*** Begin section ***
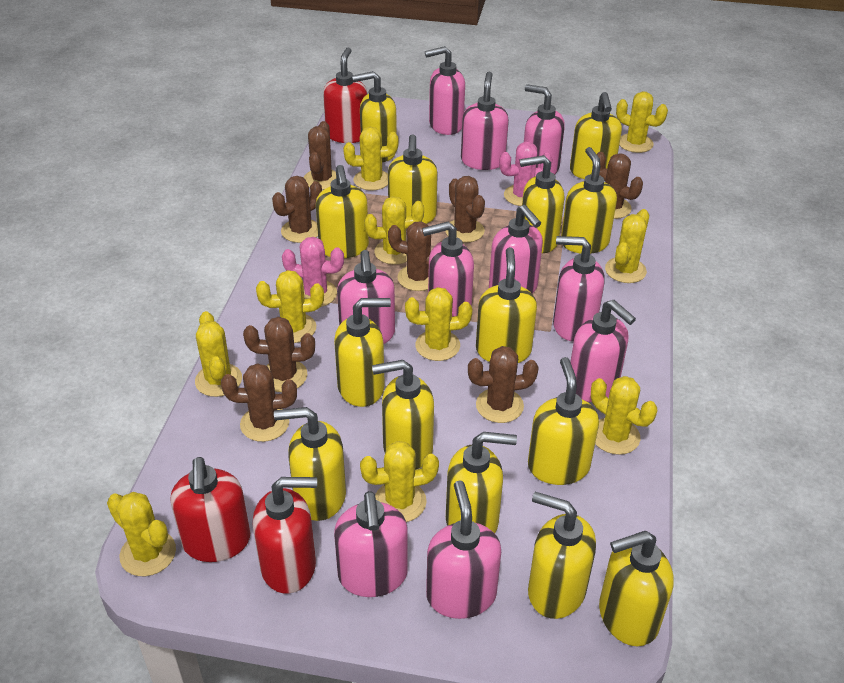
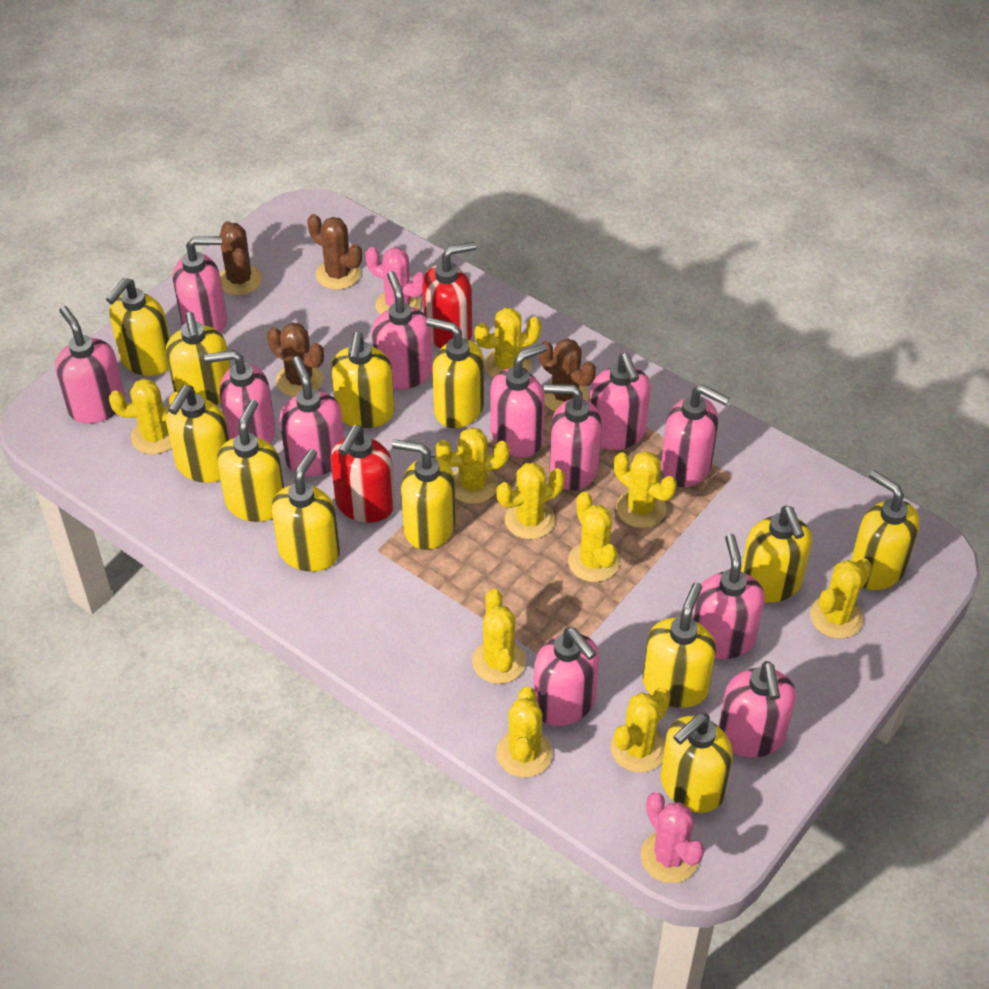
brown cactus: 8 -> 4
pink soap dispenser: 10 -> 12
red soap dispenser: 3 -> 2
yellow soap dispenser: 14 -> 12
*** End section ***
Task item — State how many lines in the preceding material contain the word "soap", and give nothing else.

Answer below — 3